YOUR INSTRUCTIONS. Leave out any pictures and transcribe all other data below exactly.

INPUT FOR THIS TASK.
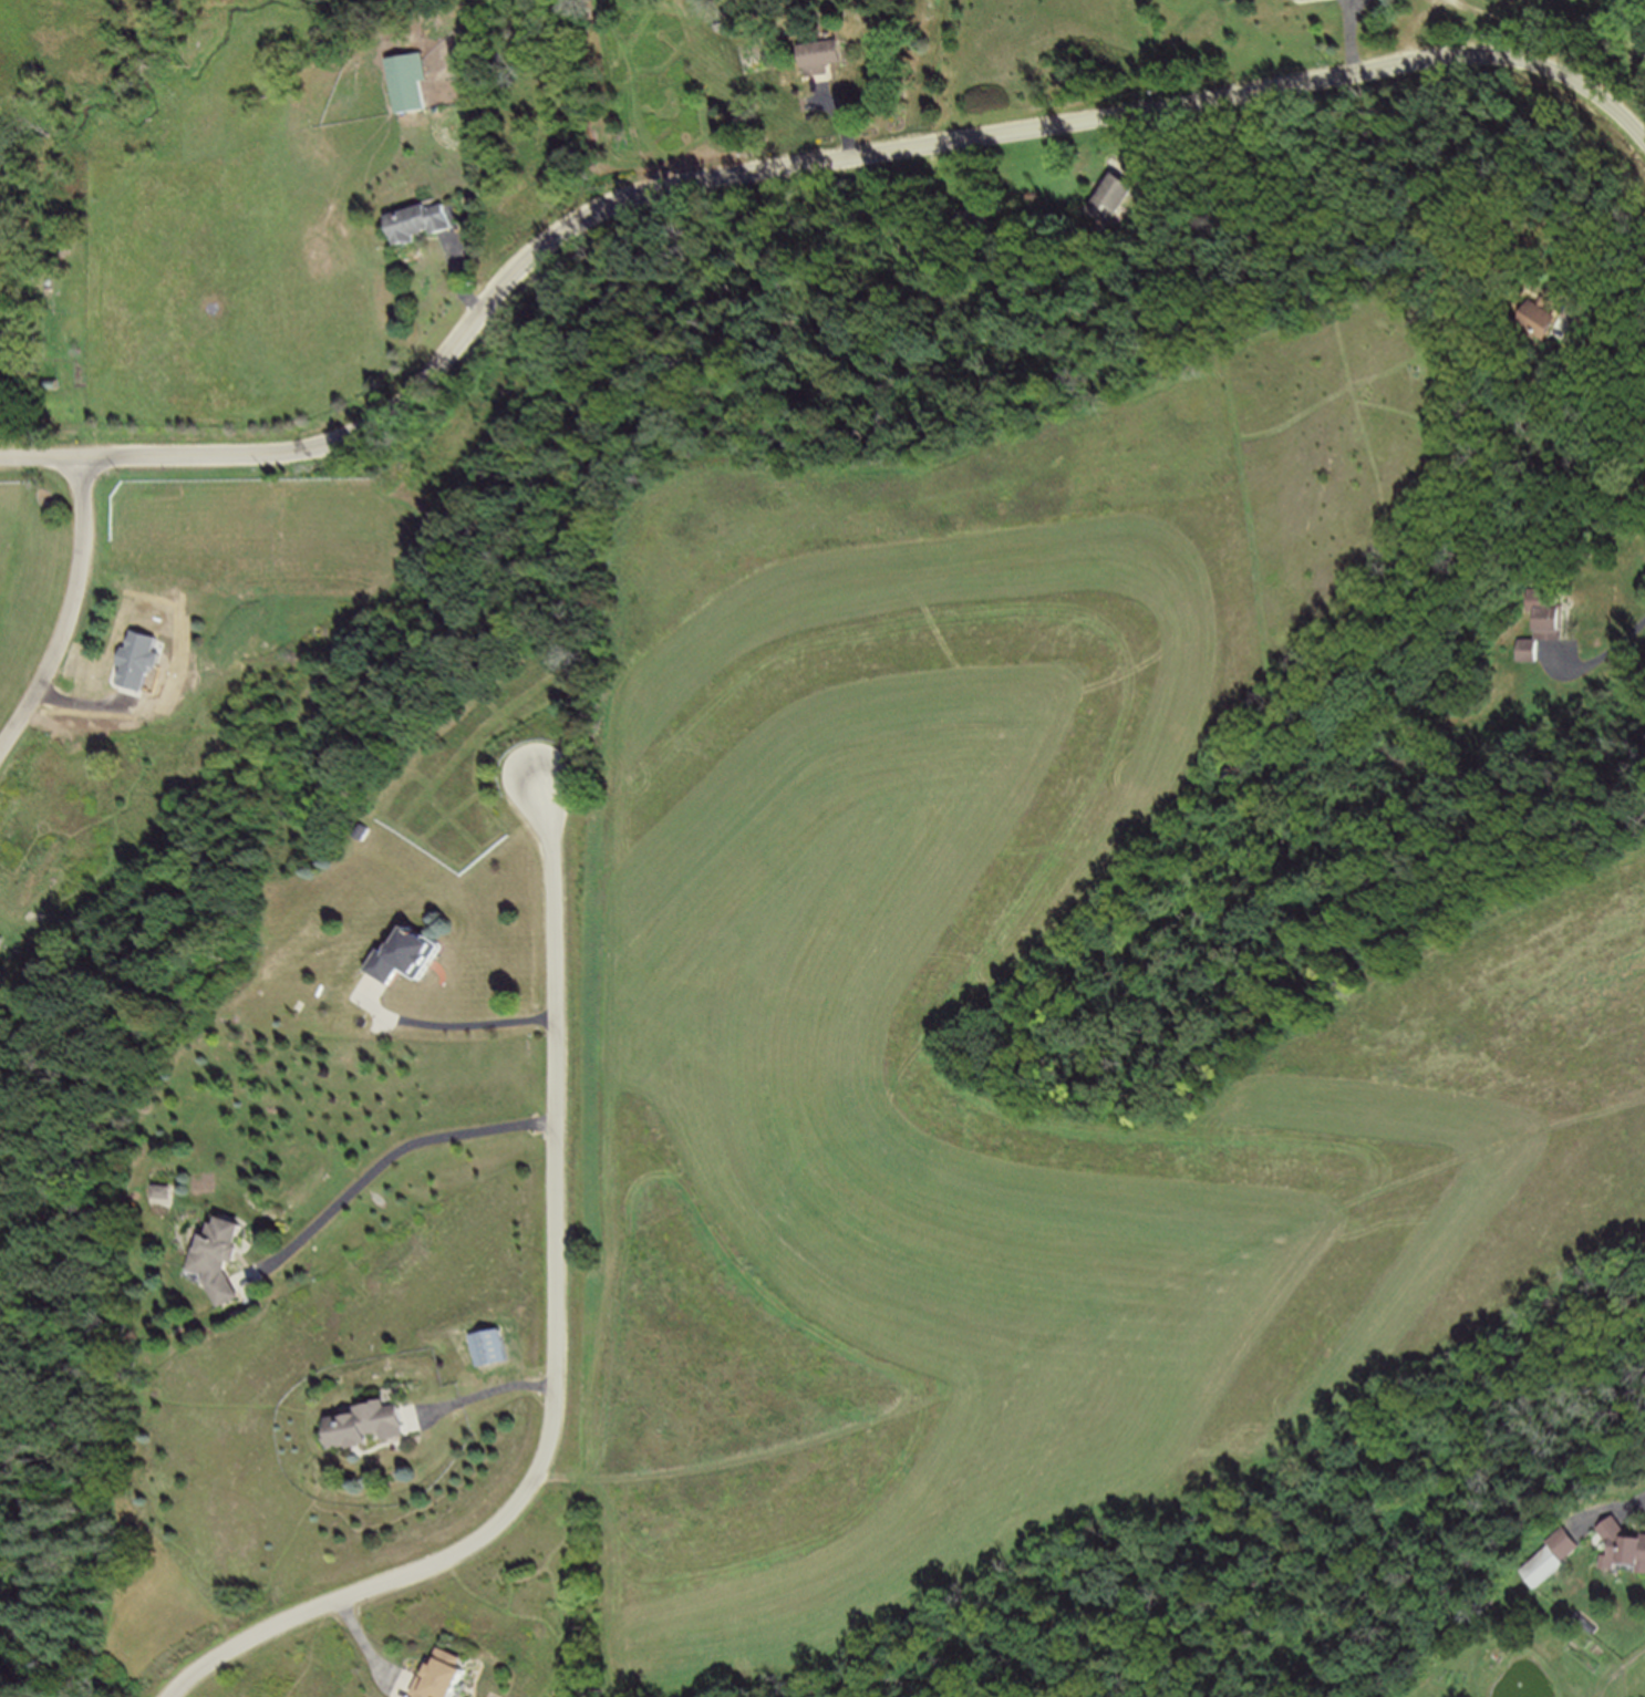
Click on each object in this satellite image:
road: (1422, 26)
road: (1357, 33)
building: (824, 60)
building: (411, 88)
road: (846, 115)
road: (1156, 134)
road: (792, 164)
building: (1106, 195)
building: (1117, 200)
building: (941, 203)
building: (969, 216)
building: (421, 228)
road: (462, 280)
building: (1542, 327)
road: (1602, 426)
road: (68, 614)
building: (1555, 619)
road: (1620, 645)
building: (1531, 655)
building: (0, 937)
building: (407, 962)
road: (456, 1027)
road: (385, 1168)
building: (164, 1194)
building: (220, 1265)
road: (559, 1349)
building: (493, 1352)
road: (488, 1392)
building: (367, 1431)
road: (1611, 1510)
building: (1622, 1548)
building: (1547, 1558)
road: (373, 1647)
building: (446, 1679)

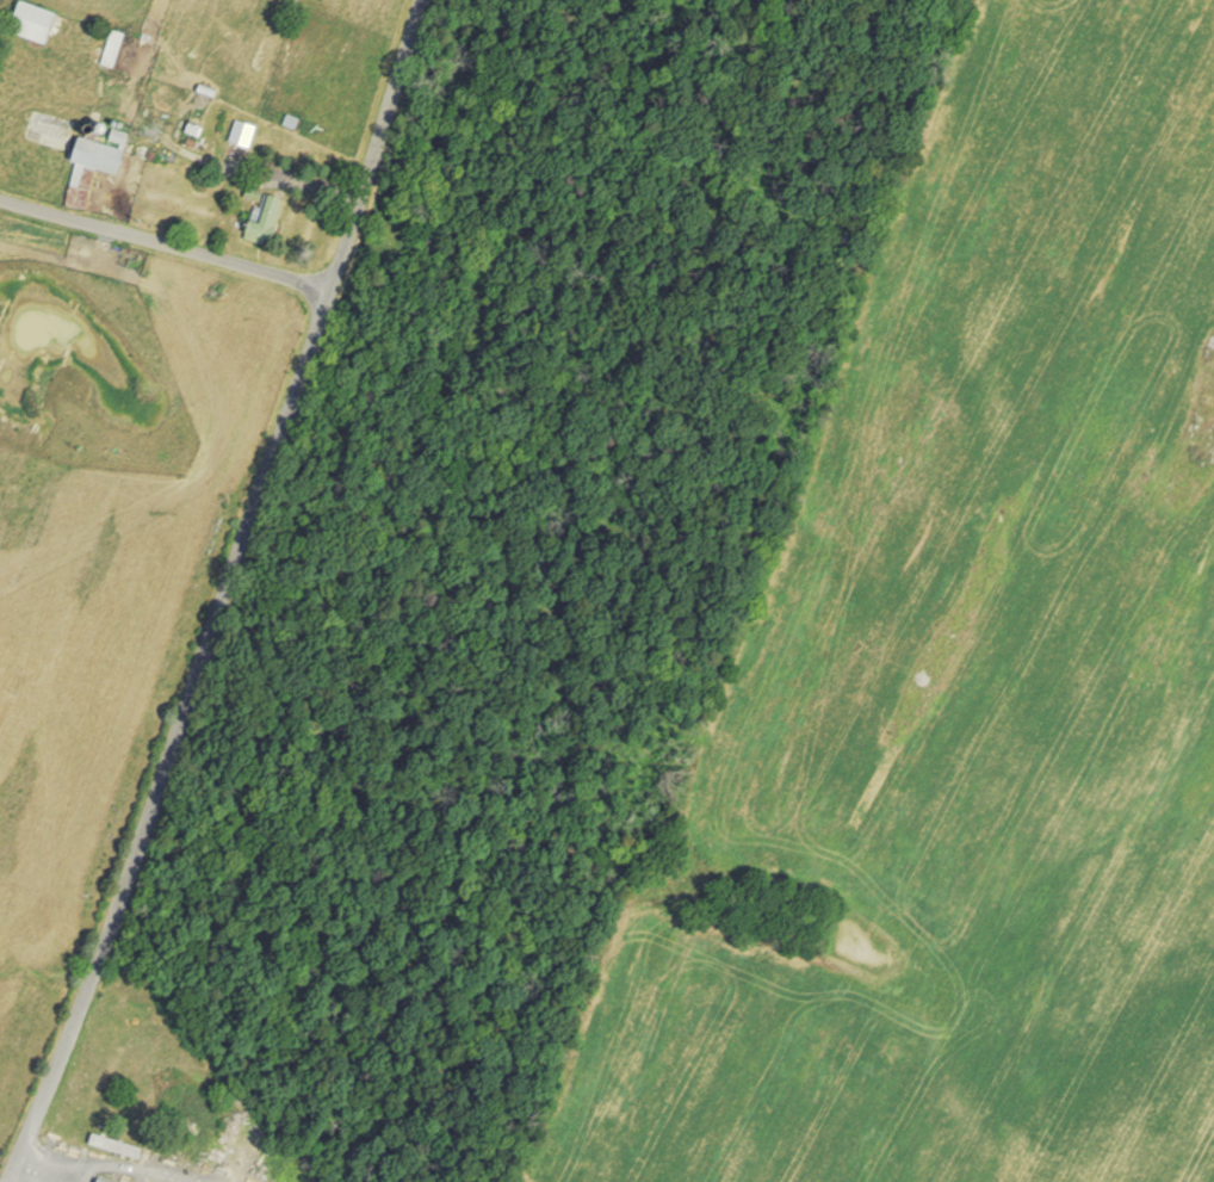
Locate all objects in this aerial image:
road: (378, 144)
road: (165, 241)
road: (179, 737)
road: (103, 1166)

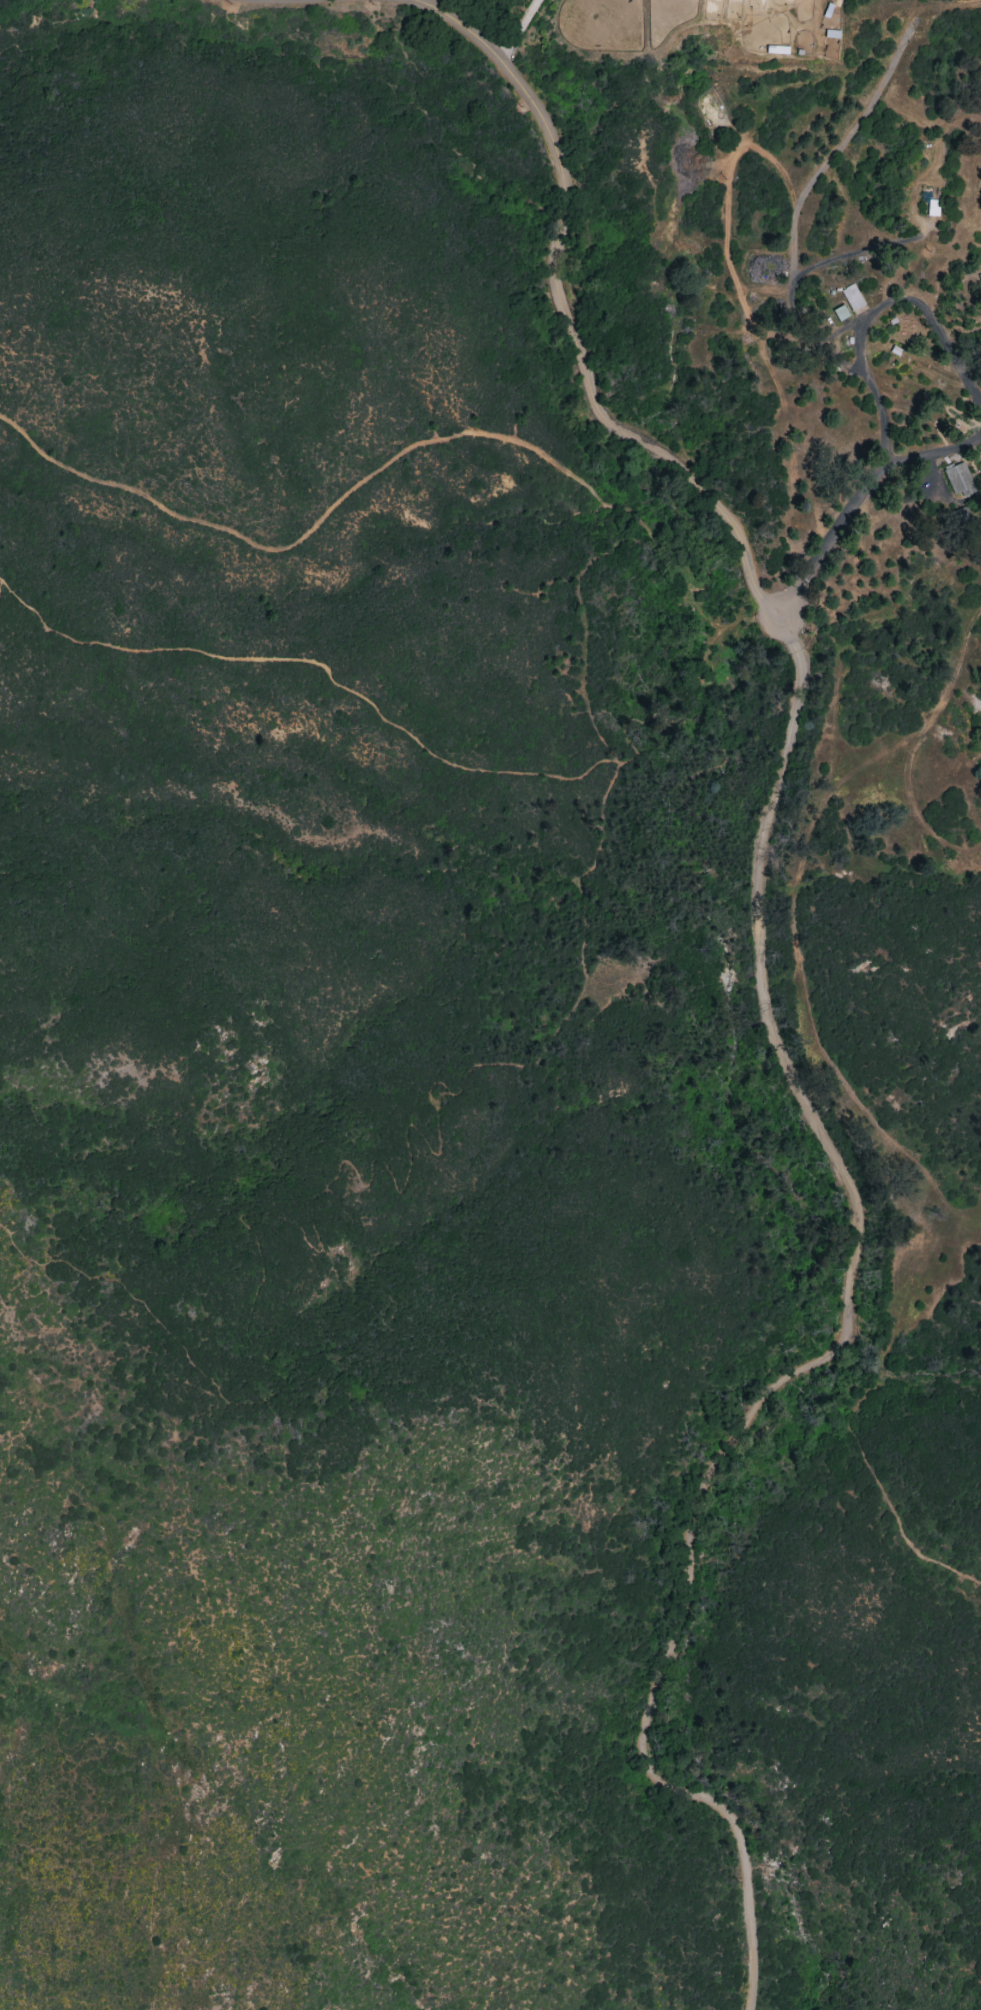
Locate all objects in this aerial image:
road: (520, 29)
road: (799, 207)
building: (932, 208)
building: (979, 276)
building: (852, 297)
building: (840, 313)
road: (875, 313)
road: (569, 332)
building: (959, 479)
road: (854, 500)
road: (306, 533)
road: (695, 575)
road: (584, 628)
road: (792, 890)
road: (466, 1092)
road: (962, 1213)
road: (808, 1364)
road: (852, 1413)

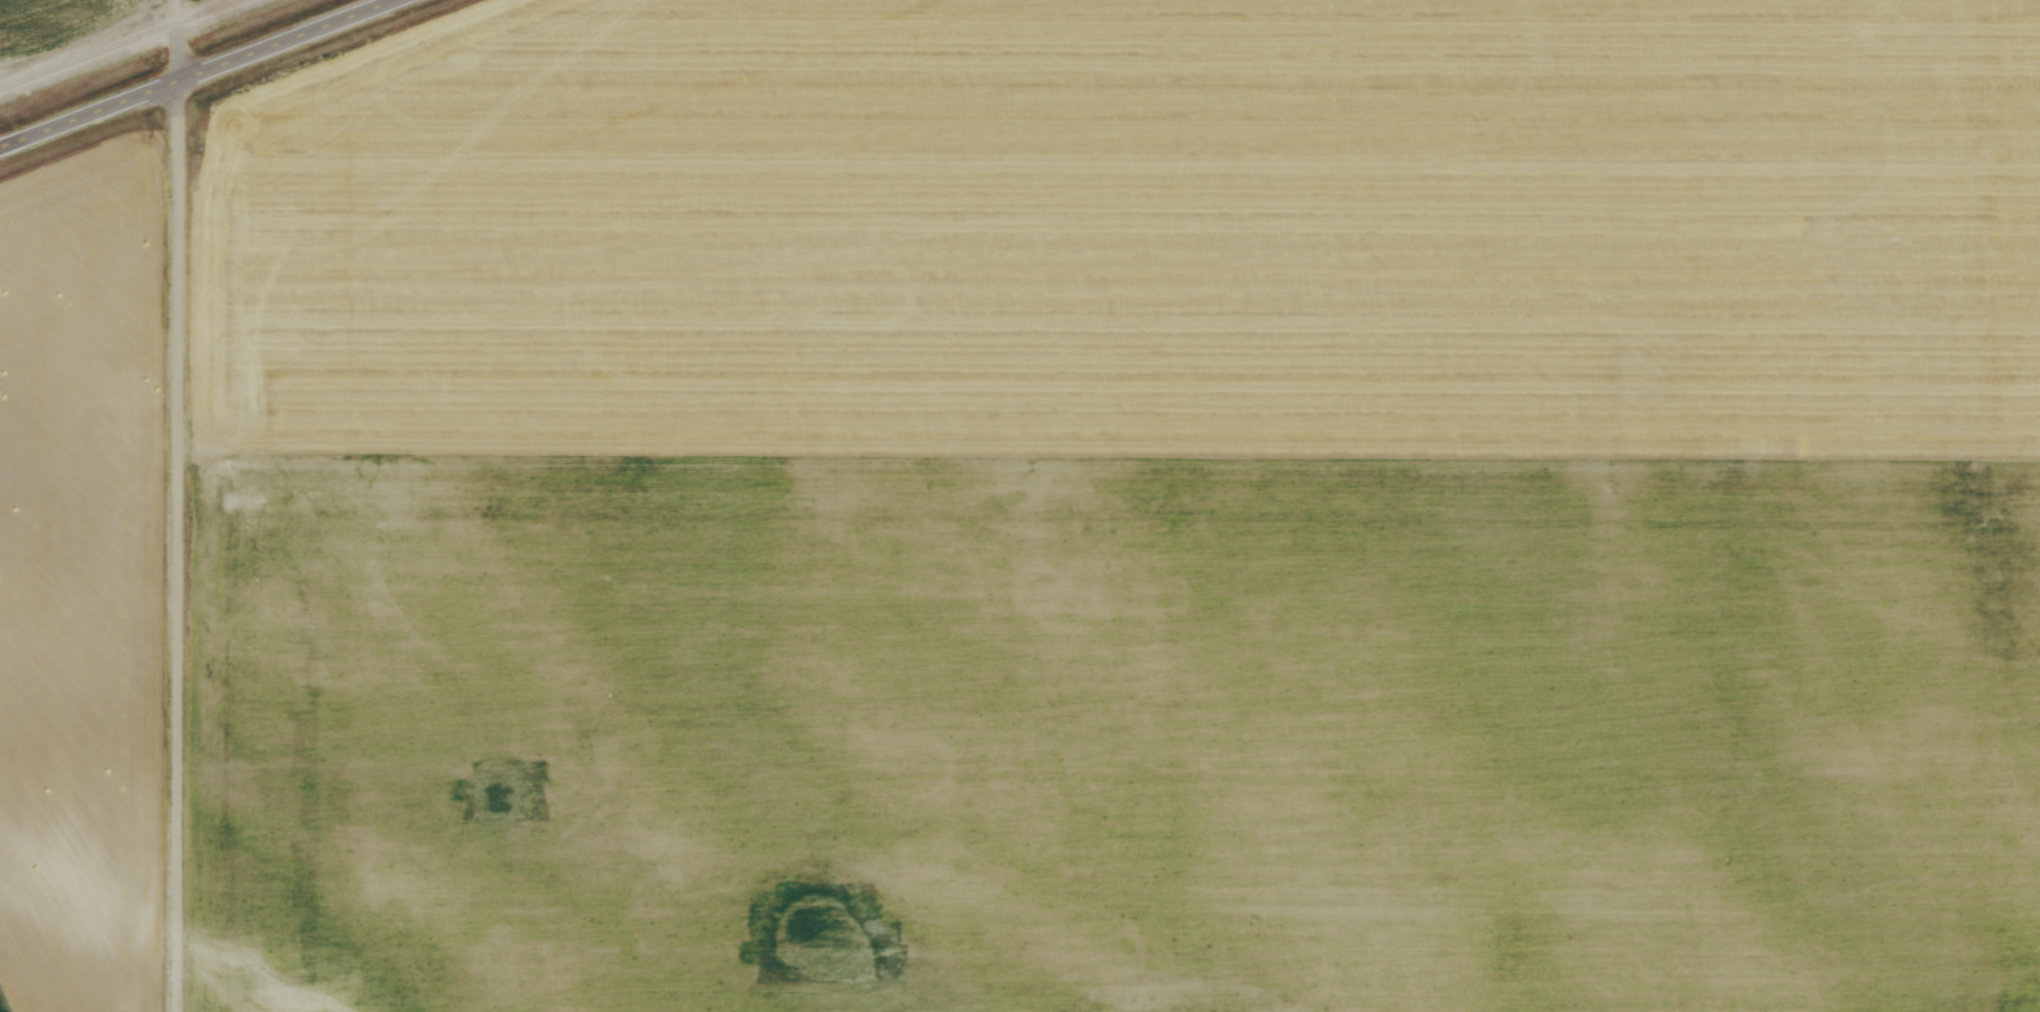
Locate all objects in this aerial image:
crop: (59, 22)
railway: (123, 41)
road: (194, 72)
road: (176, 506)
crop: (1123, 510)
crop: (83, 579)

OUTPUT OF THE TASK.
Click on each object in this satellite image:
road: (1422, 26)
road: (1357, 33)
building: (824, 60)
building: (411, 88)
road: (846, 115)
road: (1156, 134)
road: (792, 164)
building: (1106, 195)
building: (1117, 200)
building: (941, 203)
building: (969, 216)
building: (421, 228)
road: (462, 280)
building: (1542, 327)
road: (1602, 426)
road: (68, 614)
building: (1555, 619)
road: (1620, 645)
building: (1531, 655)
building: (0, 937)
building: (407, 962)
road: (456, 1027)
road: (385, 1168)
building: (164, 1194)
building: (220, 1265)
road: (559, 1349)
building: (493, 1352)
road: (488, 1392)
building: (367, 1431)
road: (1611, 1510)
building: (1622, 1548)
building: (1547, 1558)
road: (373, 1647)
building: (446, 1679)

Locate all objects in this aerial image:
road: (378, 144)
road: (165, 241)
road: (179, 737)
road: (103, 1166)

Locate all objects in this aerial image:
road: (520, 29)
road: (799, 207)
building: (932, 208)
building: (979, 276)
building: (852, 297)
building: (840, 313)
road: (875, 313)
road: (569, 332)
building: (959, 479)
road: (854, 500)
road: (306, 533)
road: (695, 575)
road: (584, 628)
road: (792, 890)
road: (466, 1092)
road: (962, 1213)
road: (808, 1364)
road: (852, 1413)

Locate all objects in this aerial image:
crop: (59, 22)
railway: (123, 41)
road: (194, 72)
road: (176, 506)
crop: (1123, 510)
crop: (83, 579)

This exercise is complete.